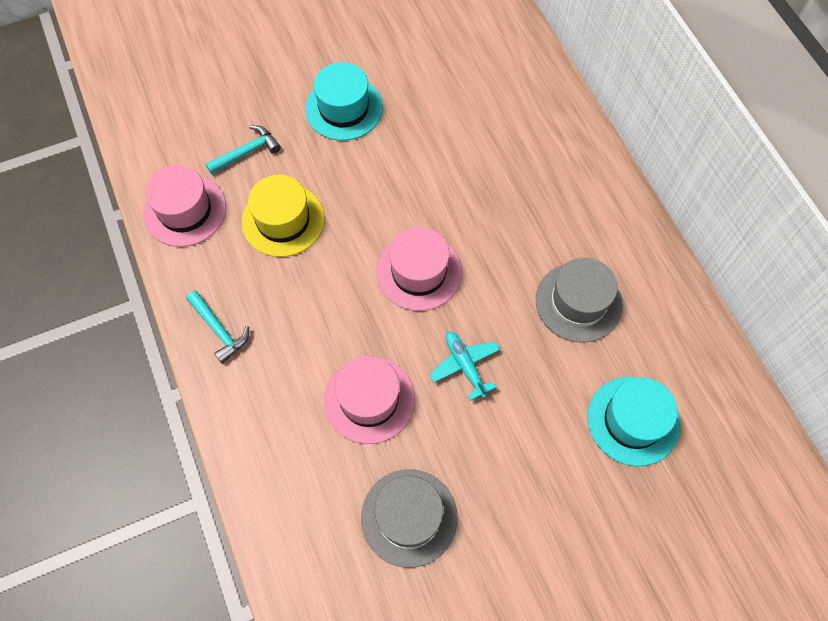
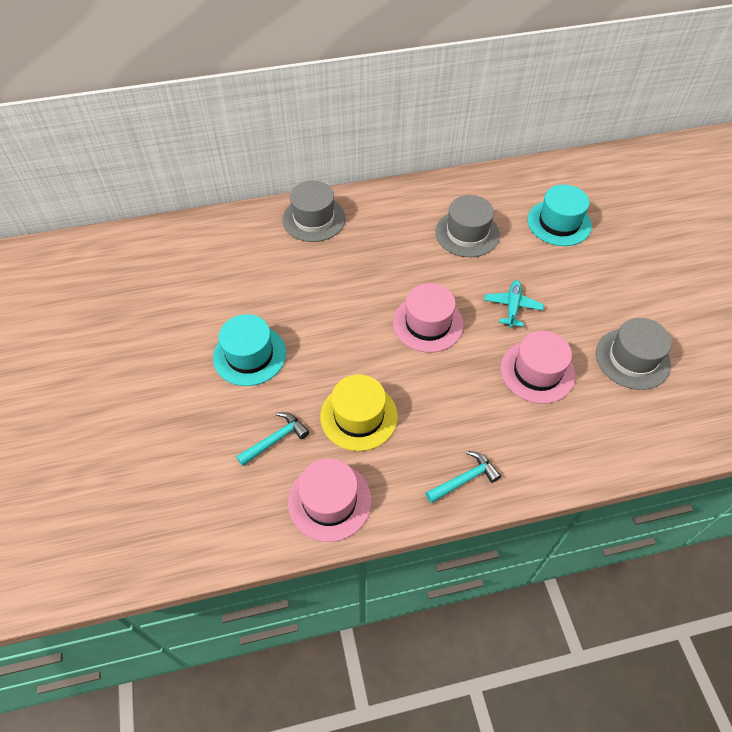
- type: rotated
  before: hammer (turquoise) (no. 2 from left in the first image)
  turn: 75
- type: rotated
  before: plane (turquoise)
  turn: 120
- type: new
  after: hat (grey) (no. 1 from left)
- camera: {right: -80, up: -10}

ABOUT THIS TASK:
Write the entries out again exactly as they appear, with the pictures omitted.

RESULT OF THIS EXERCISE:
- type: rotated
  before: hammer (turquoise) (no. 2 from left in the first image)
  turn: 75
- type: rotated
  before: plane (turquoise)
  turn: 120
- type: new
  after: hat (grey) (no. 1 from left)
- camera: {right: -80, up: -10}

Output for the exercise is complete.